WHAT IS ASKED:
Repeat the items word for word, from the first line through the line that contains "2005 [30, 93]".

* Begin DATA IN THIS EXERCISE *

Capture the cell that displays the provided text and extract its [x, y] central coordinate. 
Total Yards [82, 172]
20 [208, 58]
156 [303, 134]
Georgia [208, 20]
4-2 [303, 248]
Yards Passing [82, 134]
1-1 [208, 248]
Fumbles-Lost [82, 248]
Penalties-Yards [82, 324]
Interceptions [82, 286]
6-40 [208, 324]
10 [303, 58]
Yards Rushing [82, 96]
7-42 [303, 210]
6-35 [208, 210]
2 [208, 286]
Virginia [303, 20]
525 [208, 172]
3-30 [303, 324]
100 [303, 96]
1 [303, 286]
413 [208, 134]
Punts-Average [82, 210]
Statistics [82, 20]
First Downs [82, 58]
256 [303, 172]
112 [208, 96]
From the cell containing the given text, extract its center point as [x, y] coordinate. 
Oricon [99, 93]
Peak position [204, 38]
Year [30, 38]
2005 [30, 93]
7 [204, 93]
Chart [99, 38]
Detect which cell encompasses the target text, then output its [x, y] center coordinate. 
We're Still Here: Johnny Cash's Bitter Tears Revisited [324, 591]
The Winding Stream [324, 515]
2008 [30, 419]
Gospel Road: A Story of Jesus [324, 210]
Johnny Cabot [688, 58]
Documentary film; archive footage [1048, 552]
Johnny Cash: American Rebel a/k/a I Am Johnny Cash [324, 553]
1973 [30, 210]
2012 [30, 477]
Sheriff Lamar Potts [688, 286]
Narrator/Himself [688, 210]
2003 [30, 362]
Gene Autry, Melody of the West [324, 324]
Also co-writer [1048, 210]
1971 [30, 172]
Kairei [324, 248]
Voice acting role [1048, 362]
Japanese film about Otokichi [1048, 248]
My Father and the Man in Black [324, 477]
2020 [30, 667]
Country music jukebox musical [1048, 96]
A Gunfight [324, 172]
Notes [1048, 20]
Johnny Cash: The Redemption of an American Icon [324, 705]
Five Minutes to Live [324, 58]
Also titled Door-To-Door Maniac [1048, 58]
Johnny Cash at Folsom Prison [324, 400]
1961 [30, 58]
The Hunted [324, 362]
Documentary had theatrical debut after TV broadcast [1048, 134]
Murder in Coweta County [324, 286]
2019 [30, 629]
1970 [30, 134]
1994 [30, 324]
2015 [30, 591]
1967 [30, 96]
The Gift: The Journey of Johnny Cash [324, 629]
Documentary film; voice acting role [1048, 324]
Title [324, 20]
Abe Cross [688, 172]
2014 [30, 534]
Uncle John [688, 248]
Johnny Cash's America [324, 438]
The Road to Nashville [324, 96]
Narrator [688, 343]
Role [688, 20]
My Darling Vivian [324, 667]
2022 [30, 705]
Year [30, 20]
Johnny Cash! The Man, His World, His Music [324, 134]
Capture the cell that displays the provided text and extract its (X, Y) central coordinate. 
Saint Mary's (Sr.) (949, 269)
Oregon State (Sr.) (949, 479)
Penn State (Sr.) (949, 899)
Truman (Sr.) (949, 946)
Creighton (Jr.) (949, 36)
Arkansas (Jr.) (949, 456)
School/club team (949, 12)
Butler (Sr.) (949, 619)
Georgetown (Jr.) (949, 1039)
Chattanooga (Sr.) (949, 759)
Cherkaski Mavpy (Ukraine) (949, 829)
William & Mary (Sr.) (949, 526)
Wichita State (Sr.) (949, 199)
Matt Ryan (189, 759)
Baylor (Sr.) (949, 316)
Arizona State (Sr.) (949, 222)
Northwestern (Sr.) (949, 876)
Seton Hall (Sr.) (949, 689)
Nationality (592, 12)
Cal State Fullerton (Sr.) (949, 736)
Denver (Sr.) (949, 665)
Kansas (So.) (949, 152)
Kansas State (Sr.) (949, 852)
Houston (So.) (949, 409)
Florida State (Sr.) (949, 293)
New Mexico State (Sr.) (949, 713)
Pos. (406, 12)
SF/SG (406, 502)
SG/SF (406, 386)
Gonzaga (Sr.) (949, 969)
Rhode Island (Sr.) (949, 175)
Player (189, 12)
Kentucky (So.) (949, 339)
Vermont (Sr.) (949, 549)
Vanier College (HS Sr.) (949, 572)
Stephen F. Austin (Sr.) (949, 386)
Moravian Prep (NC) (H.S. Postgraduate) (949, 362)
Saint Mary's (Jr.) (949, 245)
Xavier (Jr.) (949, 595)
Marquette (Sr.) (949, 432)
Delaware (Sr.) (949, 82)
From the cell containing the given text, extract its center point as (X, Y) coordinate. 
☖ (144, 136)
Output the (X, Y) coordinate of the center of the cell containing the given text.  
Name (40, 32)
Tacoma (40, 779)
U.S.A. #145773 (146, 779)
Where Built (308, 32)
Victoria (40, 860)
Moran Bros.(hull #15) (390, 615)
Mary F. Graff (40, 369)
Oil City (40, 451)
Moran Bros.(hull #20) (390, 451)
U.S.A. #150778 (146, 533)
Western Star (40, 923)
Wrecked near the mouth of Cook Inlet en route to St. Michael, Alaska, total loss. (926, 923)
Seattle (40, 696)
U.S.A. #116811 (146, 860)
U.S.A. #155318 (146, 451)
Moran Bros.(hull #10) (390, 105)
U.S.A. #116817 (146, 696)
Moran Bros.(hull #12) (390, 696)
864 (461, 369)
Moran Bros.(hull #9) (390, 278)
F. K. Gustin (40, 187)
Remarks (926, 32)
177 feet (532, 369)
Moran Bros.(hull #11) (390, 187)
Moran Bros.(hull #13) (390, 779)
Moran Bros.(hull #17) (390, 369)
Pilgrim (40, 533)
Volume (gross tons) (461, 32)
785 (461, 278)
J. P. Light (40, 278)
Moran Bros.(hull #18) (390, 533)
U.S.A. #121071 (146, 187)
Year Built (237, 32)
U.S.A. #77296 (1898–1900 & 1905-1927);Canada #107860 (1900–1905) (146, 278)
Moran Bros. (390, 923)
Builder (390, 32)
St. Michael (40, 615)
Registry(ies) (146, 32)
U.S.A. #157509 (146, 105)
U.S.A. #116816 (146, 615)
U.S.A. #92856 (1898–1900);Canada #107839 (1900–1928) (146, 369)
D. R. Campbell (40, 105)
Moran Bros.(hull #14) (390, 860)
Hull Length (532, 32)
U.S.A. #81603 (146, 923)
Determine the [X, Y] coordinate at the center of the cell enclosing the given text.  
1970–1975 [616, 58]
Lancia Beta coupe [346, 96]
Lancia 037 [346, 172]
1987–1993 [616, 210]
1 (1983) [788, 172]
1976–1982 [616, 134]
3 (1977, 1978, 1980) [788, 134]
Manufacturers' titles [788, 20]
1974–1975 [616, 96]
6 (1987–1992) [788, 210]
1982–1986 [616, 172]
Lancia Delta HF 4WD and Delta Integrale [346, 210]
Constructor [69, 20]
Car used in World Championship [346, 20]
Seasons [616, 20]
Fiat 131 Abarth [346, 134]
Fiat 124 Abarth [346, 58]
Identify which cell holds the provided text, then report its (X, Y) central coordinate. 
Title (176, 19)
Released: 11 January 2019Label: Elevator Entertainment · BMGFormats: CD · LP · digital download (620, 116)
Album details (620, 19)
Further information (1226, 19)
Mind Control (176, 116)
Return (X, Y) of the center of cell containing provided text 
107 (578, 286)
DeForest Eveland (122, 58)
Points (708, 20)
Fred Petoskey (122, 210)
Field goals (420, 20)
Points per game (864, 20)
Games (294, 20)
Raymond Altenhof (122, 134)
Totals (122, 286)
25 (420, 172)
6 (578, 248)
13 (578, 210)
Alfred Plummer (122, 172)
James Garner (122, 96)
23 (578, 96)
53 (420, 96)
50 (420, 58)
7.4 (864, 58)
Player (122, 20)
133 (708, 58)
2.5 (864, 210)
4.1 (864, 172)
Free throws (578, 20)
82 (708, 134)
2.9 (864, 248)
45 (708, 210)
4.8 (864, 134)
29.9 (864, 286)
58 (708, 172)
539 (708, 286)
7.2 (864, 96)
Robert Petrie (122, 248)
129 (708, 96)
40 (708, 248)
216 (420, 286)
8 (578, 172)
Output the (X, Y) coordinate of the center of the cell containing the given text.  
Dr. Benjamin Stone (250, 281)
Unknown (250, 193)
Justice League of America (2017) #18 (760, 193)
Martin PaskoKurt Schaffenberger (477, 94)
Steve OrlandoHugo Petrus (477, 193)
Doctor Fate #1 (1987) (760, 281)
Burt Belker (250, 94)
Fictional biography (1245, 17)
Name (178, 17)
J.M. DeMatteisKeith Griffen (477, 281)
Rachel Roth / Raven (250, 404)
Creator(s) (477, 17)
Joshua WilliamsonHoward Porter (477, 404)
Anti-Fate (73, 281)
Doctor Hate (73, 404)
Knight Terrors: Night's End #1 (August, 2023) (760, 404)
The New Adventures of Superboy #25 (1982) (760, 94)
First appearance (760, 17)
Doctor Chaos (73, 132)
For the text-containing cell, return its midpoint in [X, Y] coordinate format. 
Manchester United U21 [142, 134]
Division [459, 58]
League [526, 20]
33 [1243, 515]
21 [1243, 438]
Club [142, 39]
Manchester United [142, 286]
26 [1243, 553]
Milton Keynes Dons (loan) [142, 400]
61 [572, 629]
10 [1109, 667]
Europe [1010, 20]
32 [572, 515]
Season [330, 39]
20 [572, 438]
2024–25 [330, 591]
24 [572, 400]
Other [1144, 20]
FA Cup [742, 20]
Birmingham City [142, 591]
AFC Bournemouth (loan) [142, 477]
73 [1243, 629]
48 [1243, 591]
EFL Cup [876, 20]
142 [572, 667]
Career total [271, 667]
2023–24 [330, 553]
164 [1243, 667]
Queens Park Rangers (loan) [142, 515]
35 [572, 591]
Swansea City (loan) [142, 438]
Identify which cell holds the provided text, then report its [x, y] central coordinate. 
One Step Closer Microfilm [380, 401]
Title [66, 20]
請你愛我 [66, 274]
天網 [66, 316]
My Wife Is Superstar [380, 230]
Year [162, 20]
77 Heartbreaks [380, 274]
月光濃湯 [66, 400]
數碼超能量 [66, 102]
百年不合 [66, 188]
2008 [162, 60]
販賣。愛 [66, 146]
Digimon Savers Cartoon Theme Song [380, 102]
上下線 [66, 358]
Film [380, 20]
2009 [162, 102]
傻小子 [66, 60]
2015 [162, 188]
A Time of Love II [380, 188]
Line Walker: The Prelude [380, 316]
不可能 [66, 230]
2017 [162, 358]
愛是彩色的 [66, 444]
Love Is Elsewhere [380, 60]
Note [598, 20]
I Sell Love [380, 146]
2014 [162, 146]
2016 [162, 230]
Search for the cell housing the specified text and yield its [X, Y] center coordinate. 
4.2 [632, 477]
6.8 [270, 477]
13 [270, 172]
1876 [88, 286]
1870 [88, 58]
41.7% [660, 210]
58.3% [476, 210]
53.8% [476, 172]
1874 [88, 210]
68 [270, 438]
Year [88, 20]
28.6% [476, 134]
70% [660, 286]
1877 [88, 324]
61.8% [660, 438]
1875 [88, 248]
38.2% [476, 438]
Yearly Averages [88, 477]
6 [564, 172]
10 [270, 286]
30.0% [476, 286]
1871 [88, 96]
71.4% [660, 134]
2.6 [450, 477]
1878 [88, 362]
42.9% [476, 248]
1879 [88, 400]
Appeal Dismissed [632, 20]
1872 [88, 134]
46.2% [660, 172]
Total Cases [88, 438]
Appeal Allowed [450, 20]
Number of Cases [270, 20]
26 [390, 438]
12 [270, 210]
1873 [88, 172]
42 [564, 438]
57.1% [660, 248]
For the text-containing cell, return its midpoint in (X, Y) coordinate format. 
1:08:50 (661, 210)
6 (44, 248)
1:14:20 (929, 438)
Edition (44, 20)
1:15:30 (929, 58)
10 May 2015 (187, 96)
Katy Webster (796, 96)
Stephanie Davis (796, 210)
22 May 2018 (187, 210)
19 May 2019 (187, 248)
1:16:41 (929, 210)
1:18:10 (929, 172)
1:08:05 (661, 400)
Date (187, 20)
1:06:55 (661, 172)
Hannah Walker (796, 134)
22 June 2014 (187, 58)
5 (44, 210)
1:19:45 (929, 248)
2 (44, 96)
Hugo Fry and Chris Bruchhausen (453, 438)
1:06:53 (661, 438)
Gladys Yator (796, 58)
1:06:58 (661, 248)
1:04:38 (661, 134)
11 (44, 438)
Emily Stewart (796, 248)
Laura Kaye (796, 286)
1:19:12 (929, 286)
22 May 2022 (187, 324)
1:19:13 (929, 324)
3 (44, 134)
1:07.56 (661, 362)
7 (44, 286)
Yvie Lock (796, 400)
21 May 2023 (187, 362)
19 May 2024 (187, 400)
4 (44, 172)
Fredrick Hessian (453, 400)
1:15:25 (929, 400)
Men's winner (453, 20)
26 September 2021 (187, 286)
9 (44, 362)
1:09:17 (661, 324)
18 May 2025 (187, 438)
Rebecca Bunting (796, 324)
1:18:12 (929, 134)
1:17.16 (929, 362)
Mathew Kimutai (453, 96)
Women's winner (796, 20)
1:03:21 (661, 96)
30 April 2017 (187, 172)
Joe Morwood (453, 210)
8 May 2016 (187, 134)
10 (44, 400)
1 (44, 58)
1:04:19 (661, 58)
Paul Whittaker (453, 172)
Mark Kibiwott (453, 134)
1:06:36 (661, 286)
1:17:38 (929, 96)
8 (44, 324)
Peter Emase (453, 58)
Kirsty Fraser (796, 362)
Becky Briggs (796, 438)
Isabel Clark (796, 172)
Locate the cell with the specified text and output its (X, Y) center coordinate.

* End DATA IN THIS EXERCISE *

IN RESPONSE:
Capture the cell that displays the provided text and extract its [x, y] central coordinate. 
Total Yards [82, 172]
20 [208, 58]
156 [303, 134]
Georgia [208, 20]
4-2 [303, 248]
Yards Passing [82, 134]
1-1 [208, 248]
Fumbles-Lost [82, 248]
Penalties-Yards [82, 324]
Interceptions [82, 286]
6-40 [208, 324]
10 [303, 58]
Yards Rushing [82, 96]
7-42 [303, 210]
6-35 [208, 210]
2 [208, 286]
Virginia [303, 20]
525 [208, 172]
3-30 [303, 324]
100 [303, 96]
1 [303, 286]
413 [208, 134]
Punts-Average [82, 210]
Statistics [82, 20]
First Downs [82, 58]
256 [303, 172]
112 [208, 96]
From the cell containing the given text, extract its center point as [x, y] coordinate. 
Oricon [99, 93]
Peak position [204, 38]
Year [30, 38]
2005 [30, 93]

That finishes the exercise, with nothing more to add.